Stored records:
******
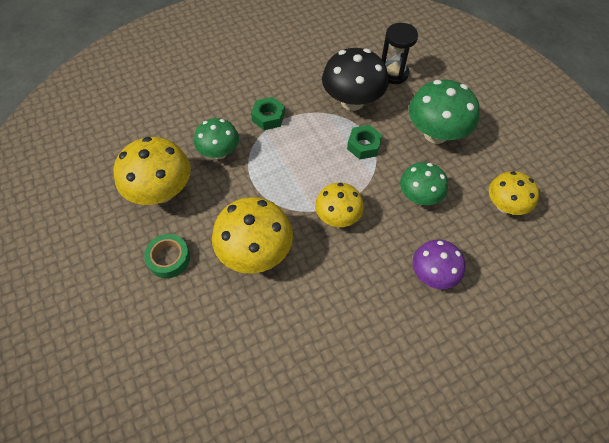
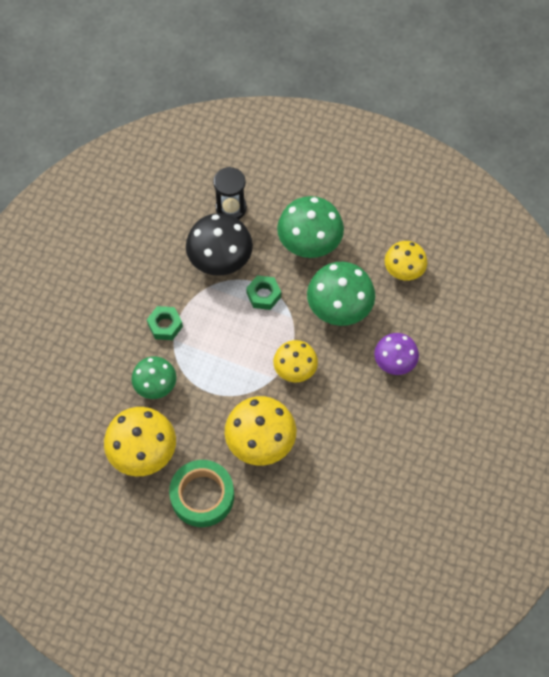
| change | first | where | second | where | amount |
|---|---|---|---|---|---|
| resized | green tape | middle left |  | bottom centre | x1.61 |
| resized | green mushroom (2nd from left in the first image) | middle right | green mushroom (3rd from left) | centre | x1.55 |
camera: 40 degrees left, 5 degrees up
******
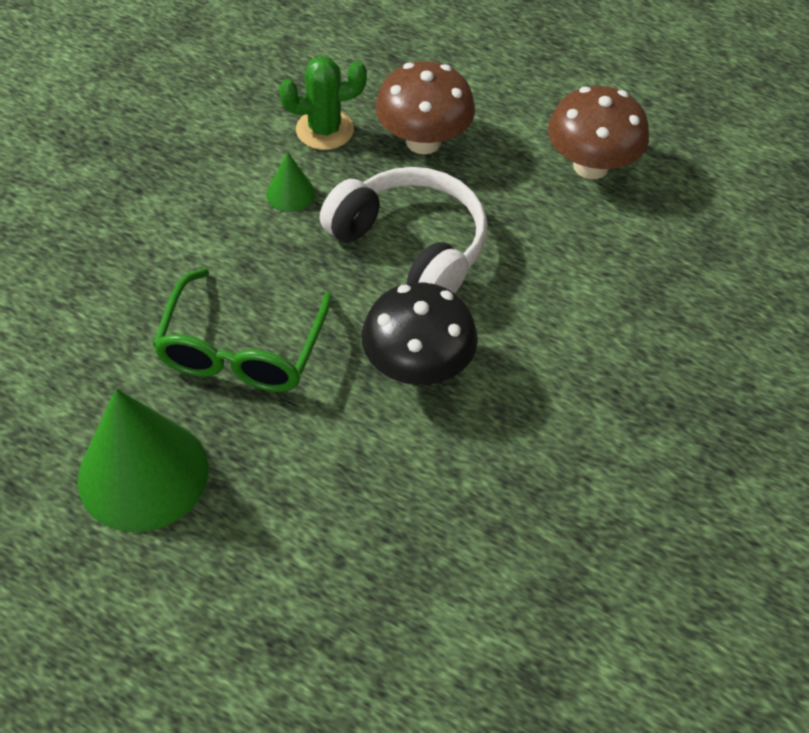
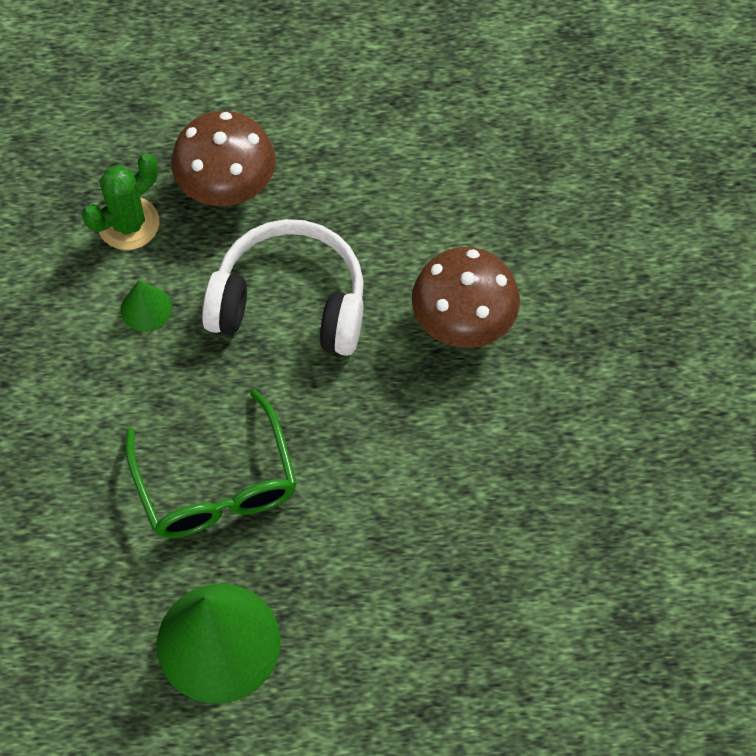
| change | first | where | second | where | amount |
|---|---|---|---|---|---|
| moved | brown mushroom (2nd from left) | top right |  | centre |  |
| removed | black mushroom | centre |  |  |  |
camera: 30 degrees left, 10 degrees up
******
● **ASSIGNED TASK**
Look above for the line with "removed | black" and the line with "camera: 30 degrees left, 10 degrees up". Write out those two lines and all the lines between them, exactly, and no others.

● **WORKED SOLUTION**
| removed | black mushroom | centre |  |  |  |
camera: 30 degrees left, 10 degrees up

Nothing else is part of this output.